WHAT YOU SHOULD DO >> Looking at the listing below, retype exactly the lines starting at the one containing "R9: 36k (0V, NET8) -> 36k (NET1, NET8)" and ending at the one containing "TR3: NPN S8050", both included, and nothing else.

DATASET ENTRIES >>
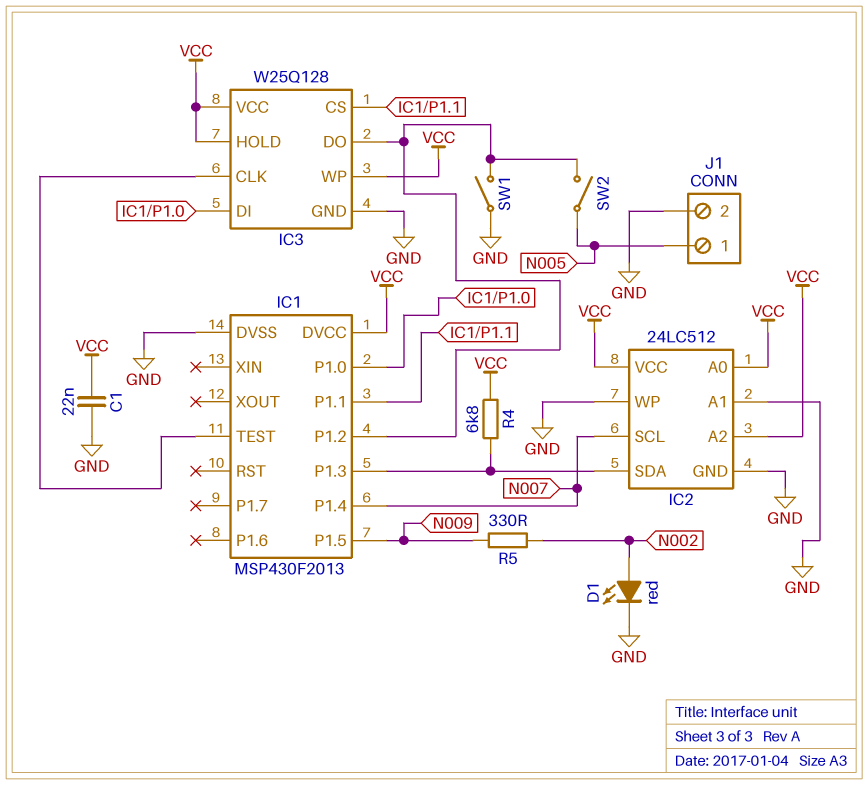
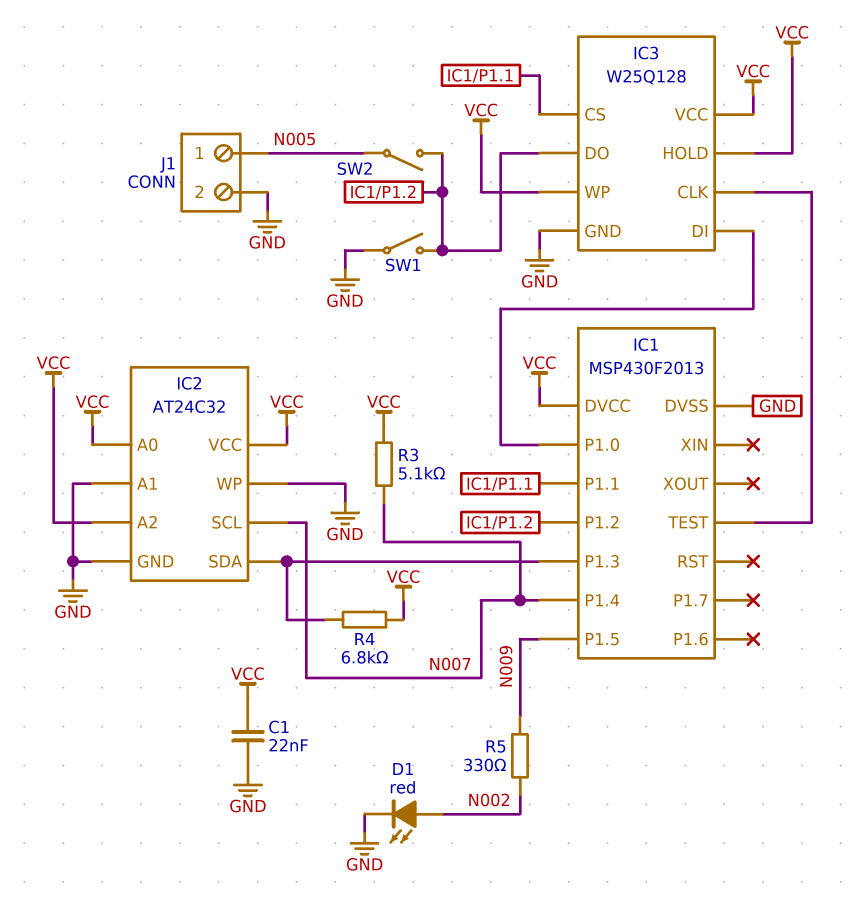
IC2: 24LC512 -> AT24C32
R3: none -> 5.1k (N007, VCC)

==

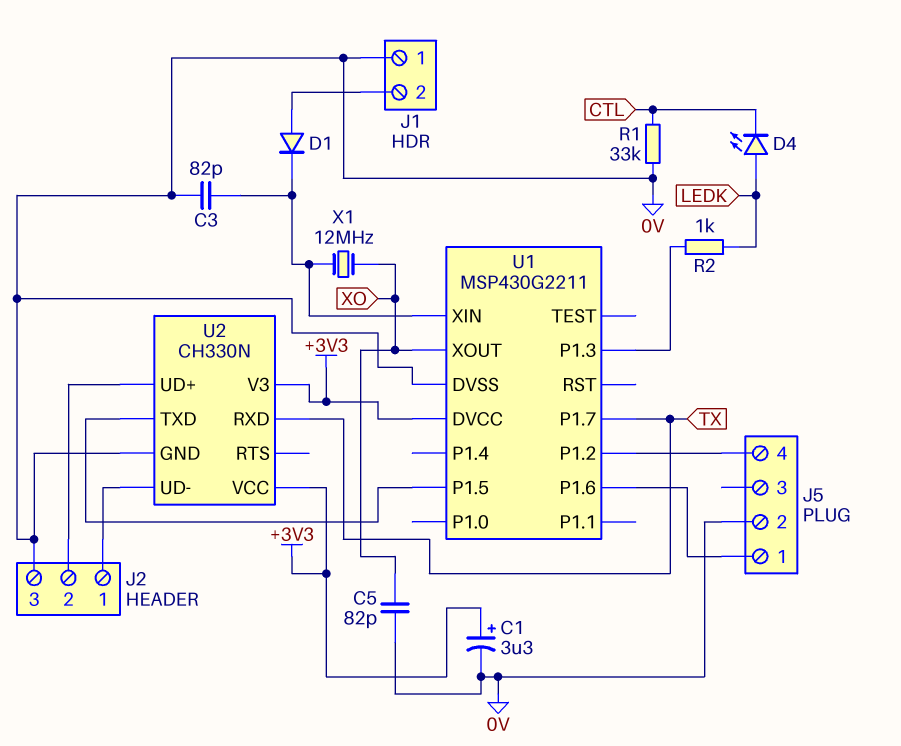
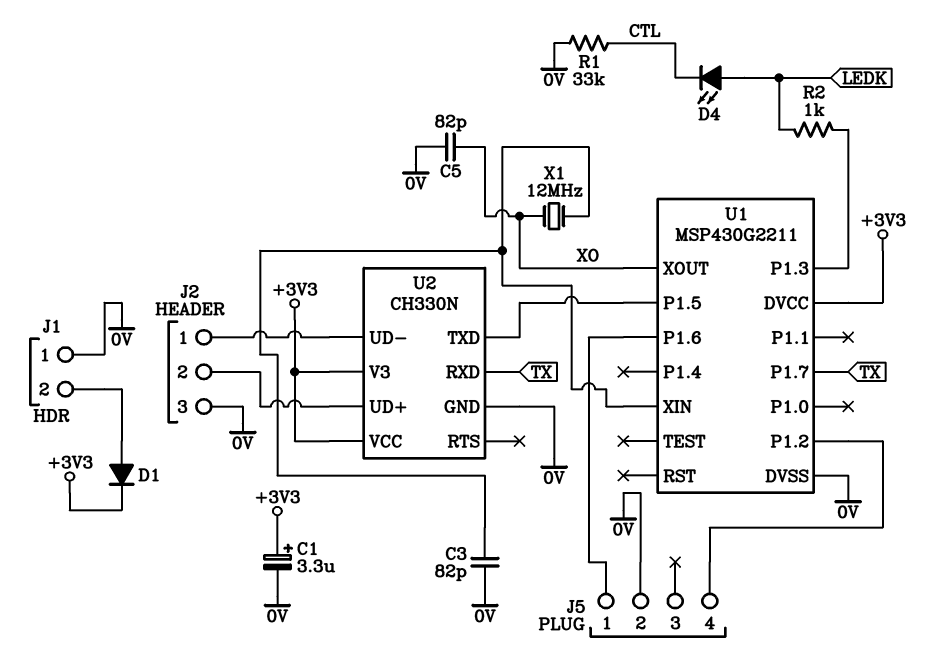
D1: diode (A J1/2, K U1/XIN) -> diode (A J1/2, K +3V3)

...

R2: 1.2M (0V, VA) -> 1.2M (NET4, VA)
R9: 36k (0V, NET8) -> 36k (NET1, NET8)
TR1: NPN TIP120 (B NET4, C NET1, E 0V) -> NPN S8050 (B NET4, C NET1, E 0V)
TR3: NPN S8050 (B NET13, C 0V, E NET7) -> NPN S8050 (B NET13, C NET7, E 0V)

ANSWER SPACE >>
R9: 36k (0V, NET8) -> 36k (NET1, NET8)
TR1: NPN TIP120 (B NET4, C NET1, E 0V) -> NPN S8050 (B NET4, C NET1, E 0V)
TR3: NPN S8050 (B NET13, C 0V, E NET7) -> NPN S8050 (B NET13, C NET7, E 0V)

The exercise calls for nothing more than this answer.